▸ **PROVIDED DATA**:
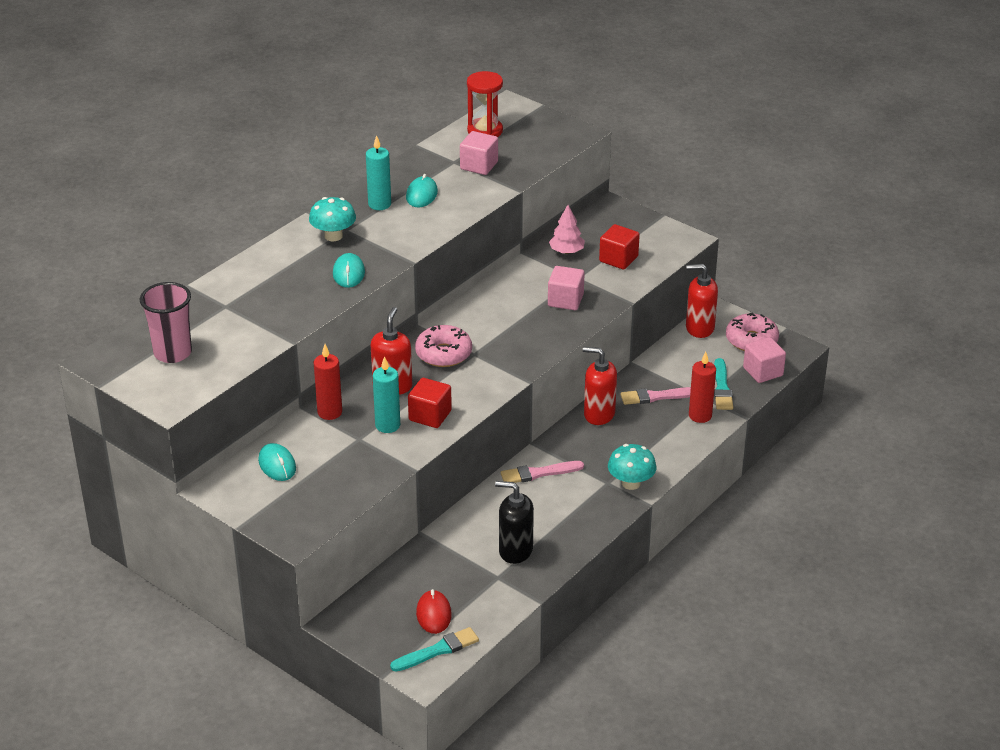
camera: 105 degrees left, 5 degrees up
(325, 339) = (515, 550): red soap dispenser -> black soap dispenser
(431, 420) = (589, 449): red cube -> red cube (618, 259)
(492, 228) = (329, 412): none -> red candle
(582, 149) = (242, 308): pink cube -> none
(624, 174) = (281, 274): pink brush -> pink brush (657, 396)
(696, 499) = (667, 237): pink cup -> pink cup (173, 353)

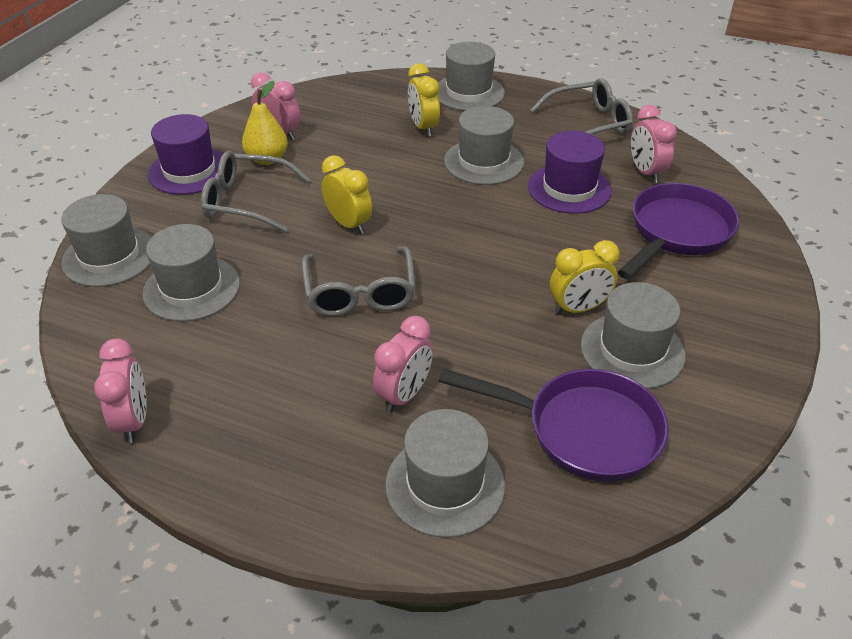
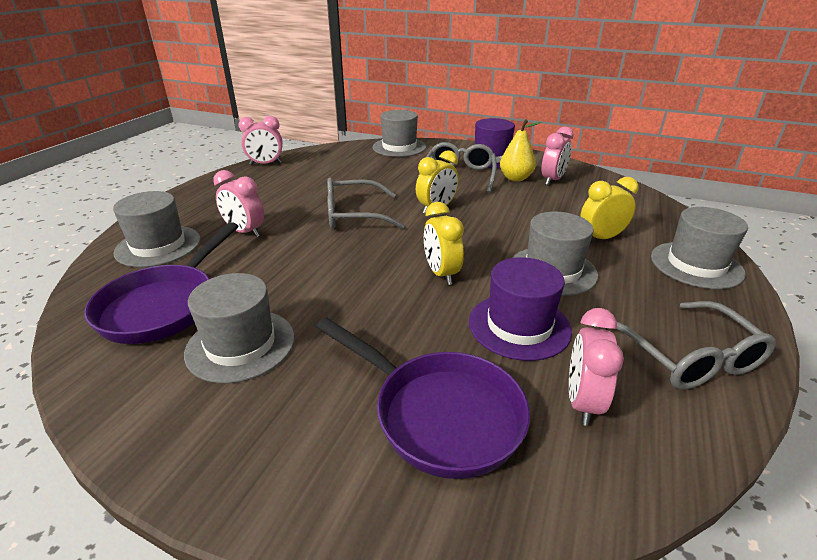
camera: 90 degrees right, 10 degrees down
(191, 288) = (367, 167): grey hat -> none
(578, 308) = (310, 315): yellow clock -> yellow clock (441, 274)
(645, 172) = (582, 402): pink clock -> pink clock turned 60 degrees counterclockwise

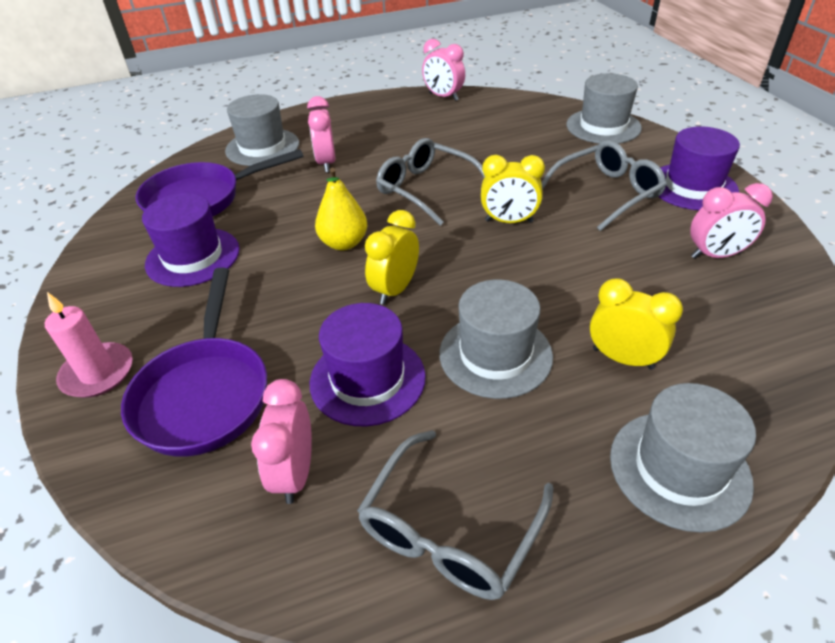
camera: 50 degrees right, 10 degrees up
(240, 345) = (193, 257): grey hat -> purple hat
(317, 479) = (98, 373): none -> pink candle
(515, 178) = (669, 228): yellow pear -> yellow pear (344, 243)
(582, 402) = (295, 473): pink clock -> pink clock turned 60 degrees counterclockwise

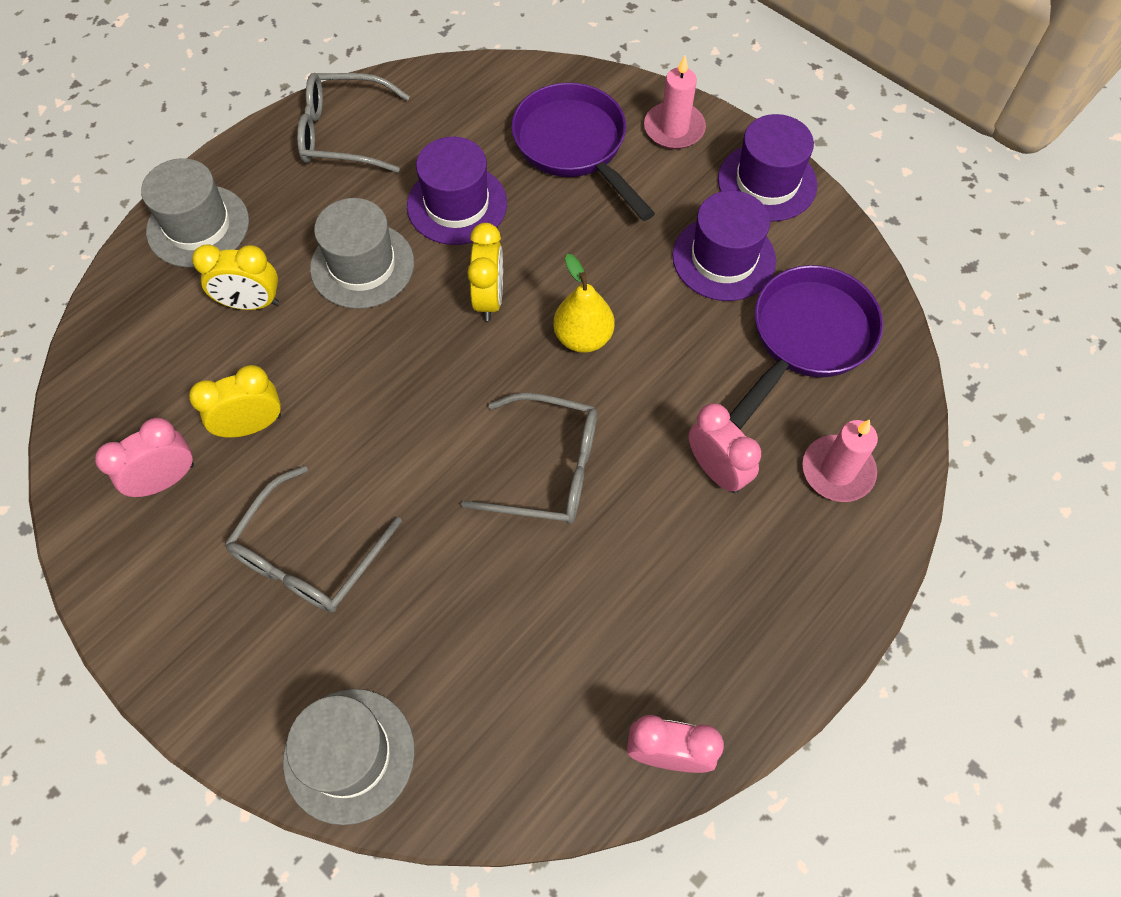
camera: 150 degrees right, 20 degrees up
(262, 147) = (837, 471): grey hat -> pink candle
(295, 473) = (463, 125): pink clock -> none
(449, 530) = (343, 134): grey glasses -> grey glasses turned 90 degrees counterclockwise
(509, 221) = (416, 446): yellow clock -> yellow clock (252, 425)
(692, 187) = (194, 618): purple hat -> purple hat (767, 182)

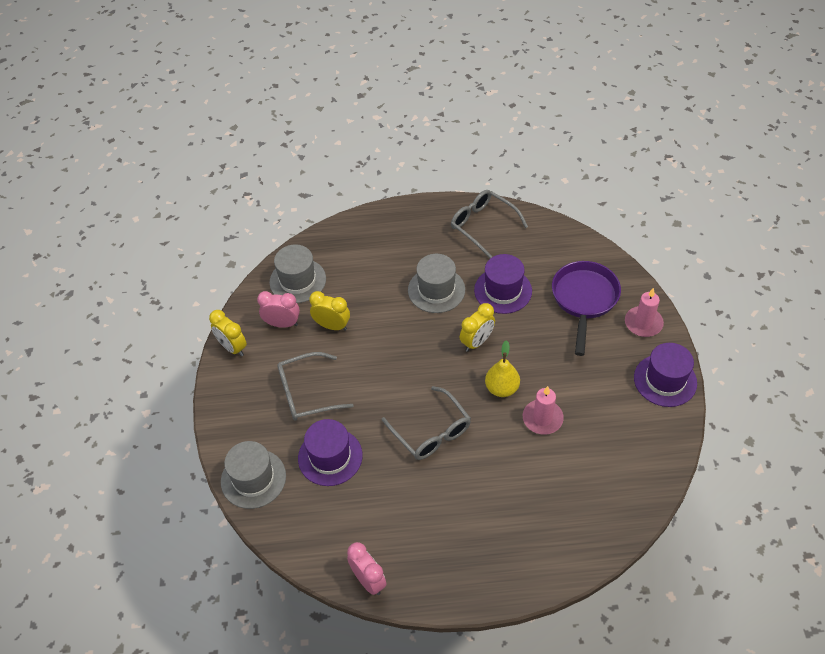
camera: 45 degrees right, 10 degrees down
(198, 226) = (385, 227): grey hat -> grey hat (297, 280)
(251, 303) = (377, 275): yellow clock -> yellow clock (232, 347)
(717, 470) = (504, 489): pink clock -> none
(723, 258) = (604, 400): purple hat -> purple hat (330, 457)
(806, 338) = (607, 465): purple pan -> none
(837, 471) = (560, 532): pink candle -> pink candle (542, 418)

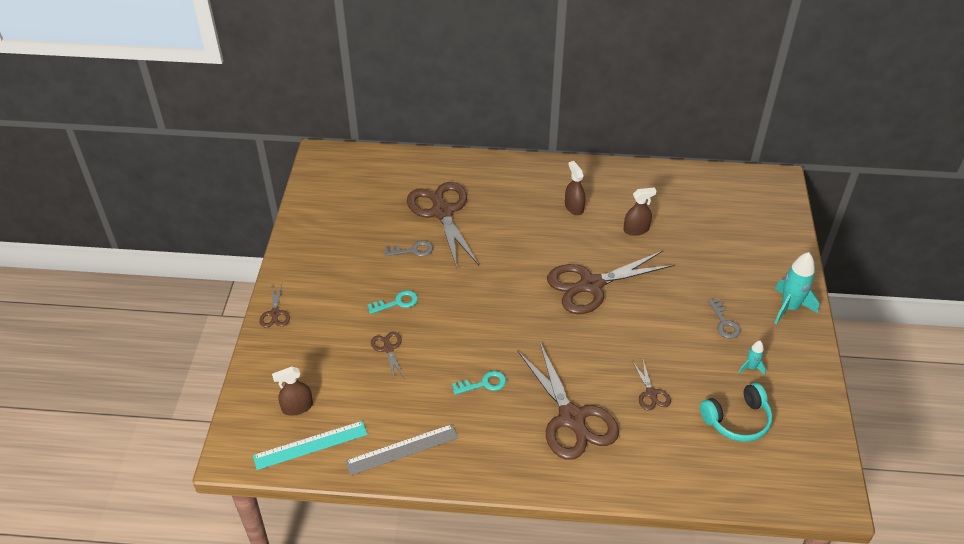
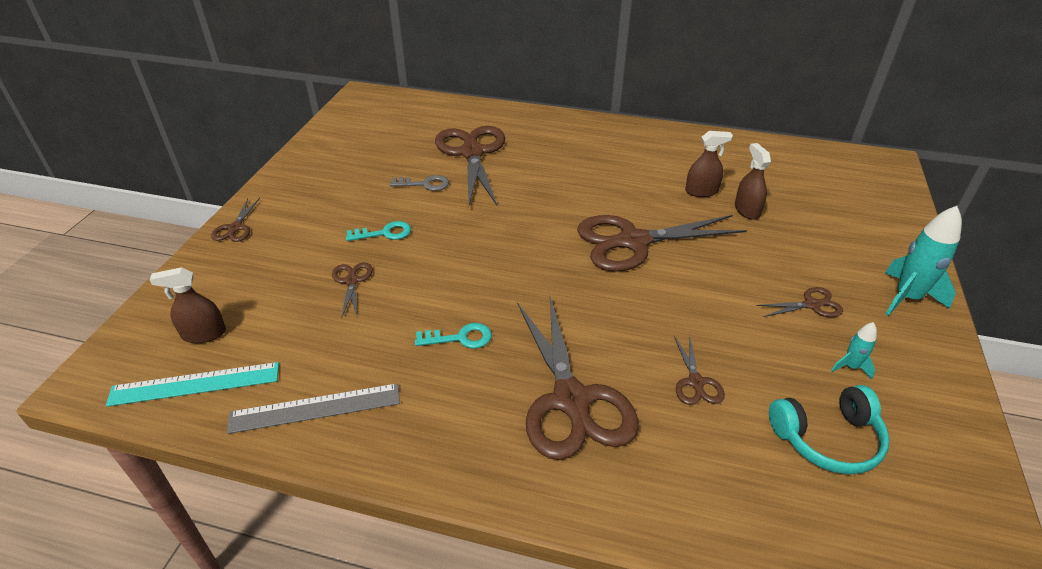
camera: 10 degrees right, 5 degrees down
(574, 207) = (628, 163): brown spray bottle -> brown spray bottle (747, 210)
(724, 322) = (811, 305): grey key -> brown scissors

▸ **ABOUT THIS EXERCISE**: Reproduce the lines from the line with "camera: 90 degrees right, 10 degrees down" through the last line of the entries exactly, including both ends and excluding pictures.

▸ **RESPONSE AREA**:
camera: 90 degrees right, 10 degrees down
(191, 288) = (367, 167): grey hat -> none
(578, 308) = (310, 315): yellow clock -> yellow clock (441, 274)
(645, 172) = (582, 402): pink clock -> pink clock turned 60 degrees counterclockwise

camera: 50 degrees right, 10 degrees up
(240, 345) = (193, 257): grey hat -> purple hat
(317, 479) = (98, 373): none -> pink candle
(515, 178) = (669, 228): yellow pear -> yellow pear (344, 243)
(582, 402) = (295, 473): pink clock -> pink clock turned 60 degrees counterclockwise

camera: 150 degrees right, 20 degrees up
(262, 147) = (837, 471): grey hat -> pink candle
(295, 473) = (463, 125): pink clock -> none
(449, 530) = (343, 134): grey glasses -> grey glasses turned 90 degrees counterclockwise
(509, 221) = (416, 446): yellow clock -> yellow clock (252, 425)
(692, 187) = (194, 618): purple hat -> purple hat (767, 182)

camera: 45 degrees right, 10 degrees down
(198, 226) = (385, 227): grey hat -> grey hat (297, 280)
(251, 303) = (377, 275): yellow clock -> yellow clock (232, 347)
(717, 470) = (504, 489): pink clock -> none
(723, 258) = (604, 400): purple hat -> purple hat (330, 457)
(806, 338) = (607, 465): purple pan -> none
(837, 471) = (560, 532): pink candle -> pink candle (542, 418)

camera: 10 degrees right, 5 degrees down
(574, 207) = (628, 163): brown spray bottle -> brown spray bottle (747, 210)
(724, 322) = (811, 305): grey key -> brown scissors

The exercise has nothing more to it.